--- WHAT YOU SHOULD DO ---
All lines from the one with "camera: 20 degrees right, 5 degrees down" to the end of the material, both included, are to be written out exactly and without anything else.

--- DATA ---
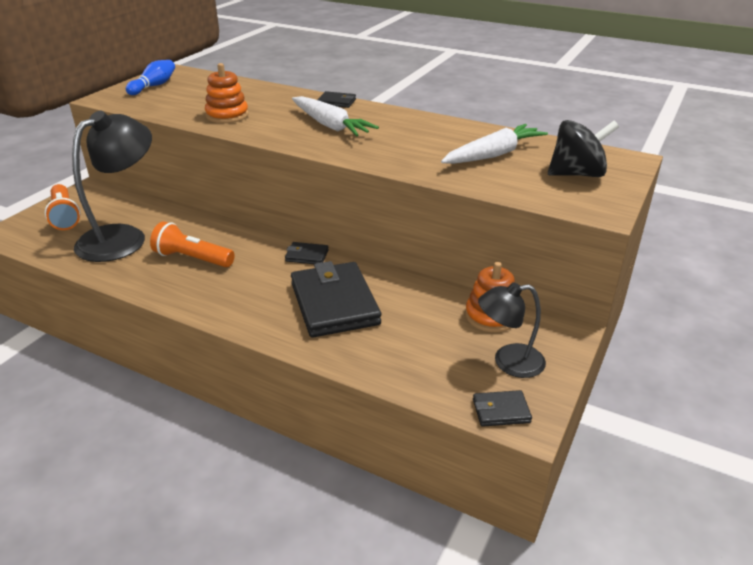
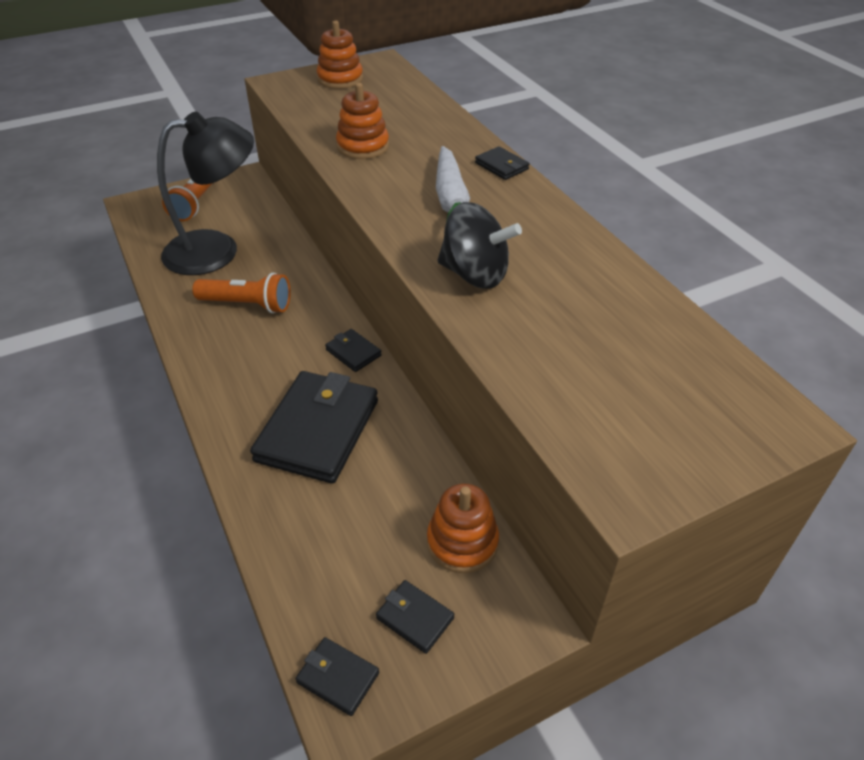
camera: 35 degrees right, 10 degrees up
(154, 86) = (340, 79): blue bowling pin -> orange stacking toy
(192, 259) = (248, 304): orange flashlight -> orange flashlight turned 135 degrees clockwise
(493, 155) = (595, 328): white carrot -> none
(508, 362) = (415, 618): black lamp -> black wallet
(577, 174) = (671, 414): black spinning top -> black spinning top (475, 274)

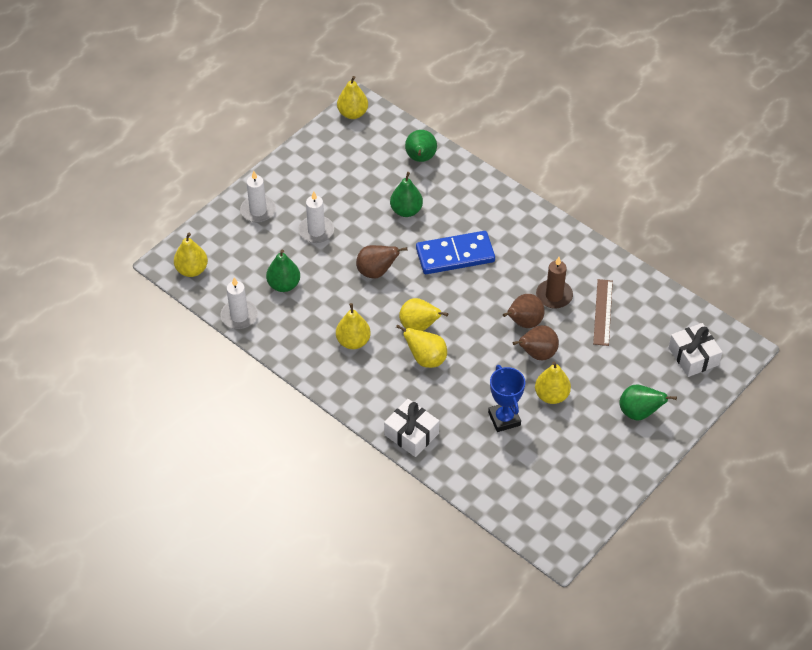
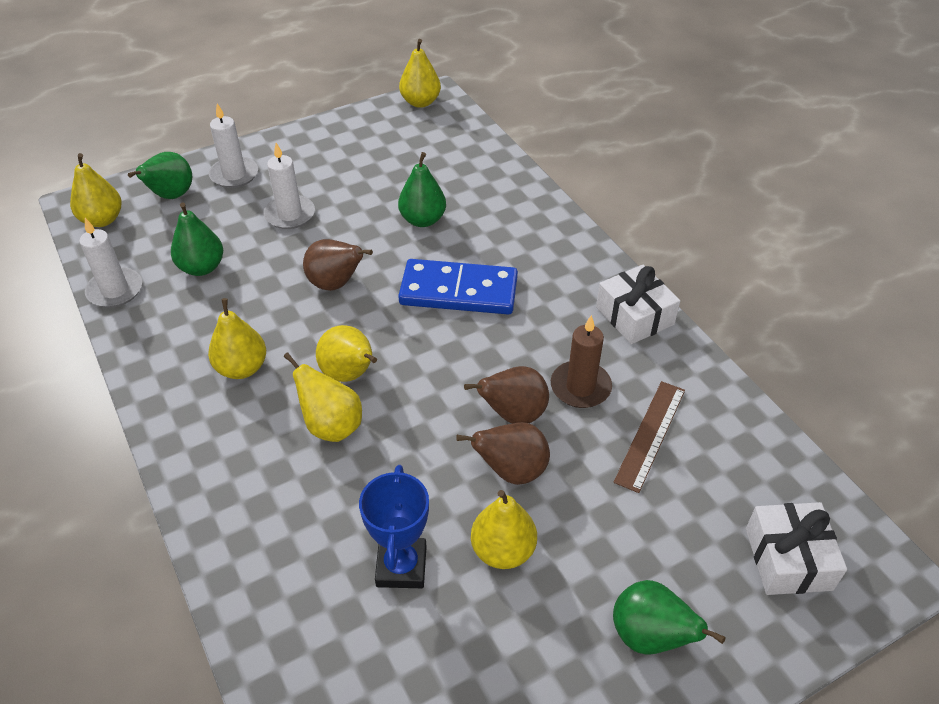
camera: 20 degrees right, 5 degrees down
(411, 434) = (234, 542): white gift -> white gift (634, 316)
(420, 158) = (477, 166): green pear -> green pear (171, 196)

--- YOUR RESPONSE ---
camera: 20 degrees right, 5 degrees down
(411, 434) = (234, 542): white gift -> white gift (634, 316)
(420, 158) = (477, 166): green pear -> green pear (171, 196)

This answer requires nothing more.